(Extracted entries begins)

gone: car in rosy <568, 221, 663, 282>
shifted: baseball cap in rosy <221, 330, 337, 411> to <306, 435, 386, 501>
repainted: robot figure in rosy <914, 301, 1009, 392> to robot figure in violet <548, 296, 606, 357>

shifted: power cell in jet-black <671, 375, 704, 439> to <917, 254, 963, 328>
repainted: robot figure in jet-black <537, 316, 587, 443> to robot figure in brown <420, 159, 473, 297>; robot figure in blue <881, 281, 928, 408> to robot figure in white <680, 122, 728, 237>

(Extracted entries ends)
(Extracted entries begins)

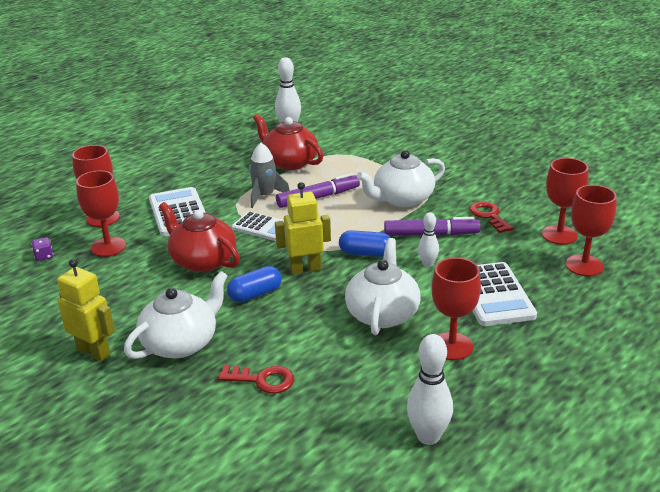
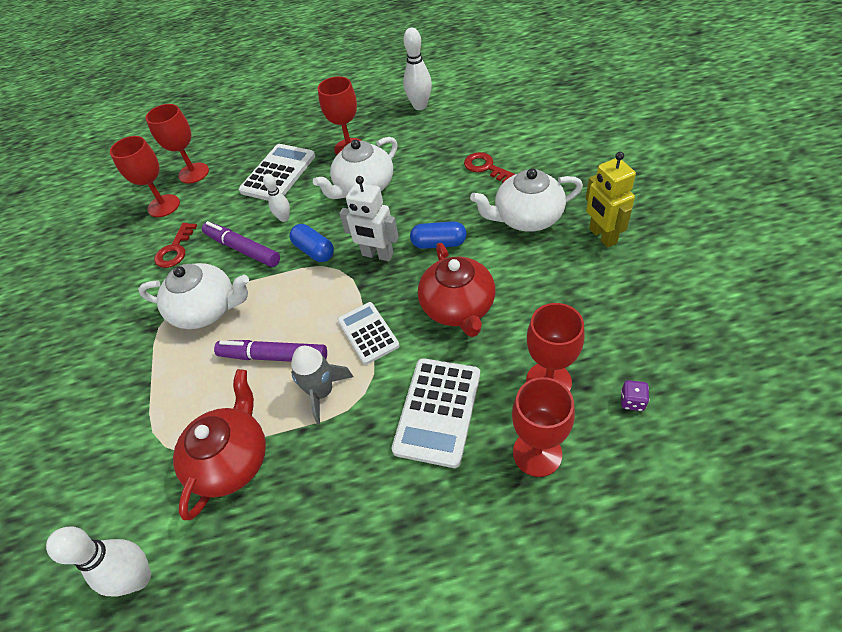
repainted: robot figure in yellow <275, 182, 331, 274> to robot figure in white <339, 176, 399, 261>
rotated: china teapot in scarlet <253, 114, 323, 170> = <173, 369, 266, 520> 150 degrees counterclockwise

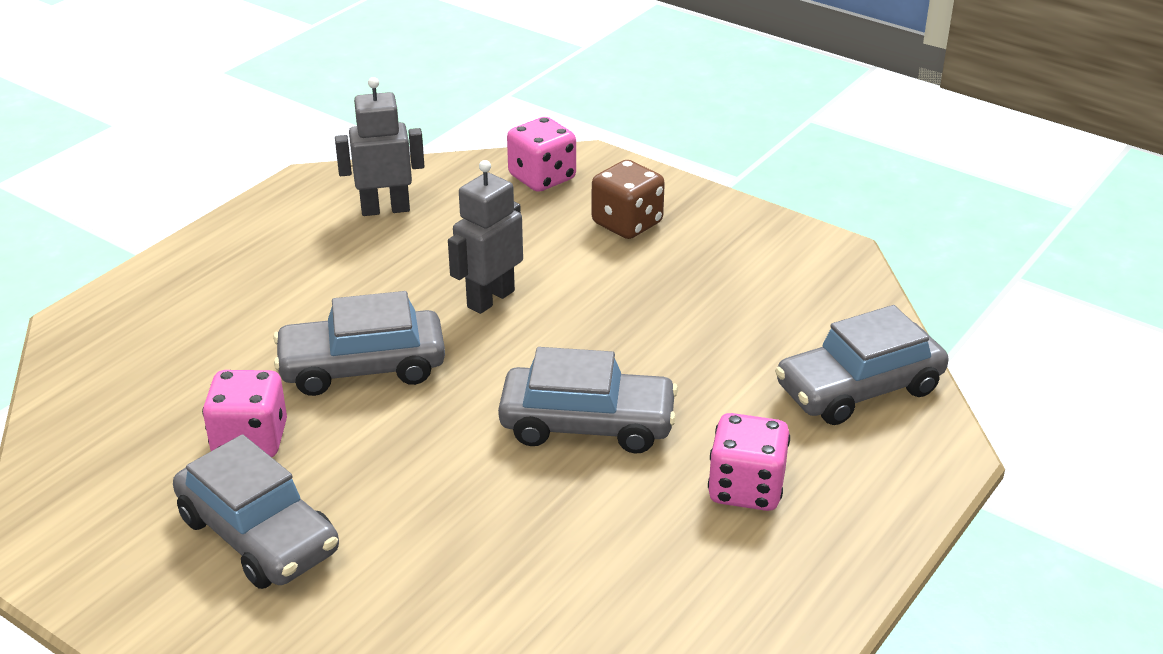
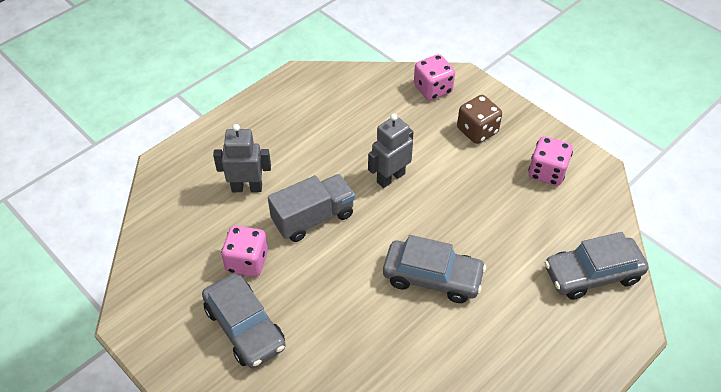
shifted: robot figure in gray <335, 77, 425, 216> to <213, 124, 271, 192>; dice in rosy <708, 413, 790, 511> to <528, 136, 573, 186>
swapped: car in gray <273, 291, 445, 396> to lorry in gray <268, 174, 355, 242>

(Extracted entries ends)

In the data above, find the line with "gone: car in rosy <568, 221, 663, 282>" and the line with "shifted: baseball cap". Retype both, plus every line between them, exactly.

** Solution **
gone: car in rosy <568, 221, 663, 282>
shifted: baseball cap in rosy <221, 330, 337, 411> to <306, 435, 386, 501>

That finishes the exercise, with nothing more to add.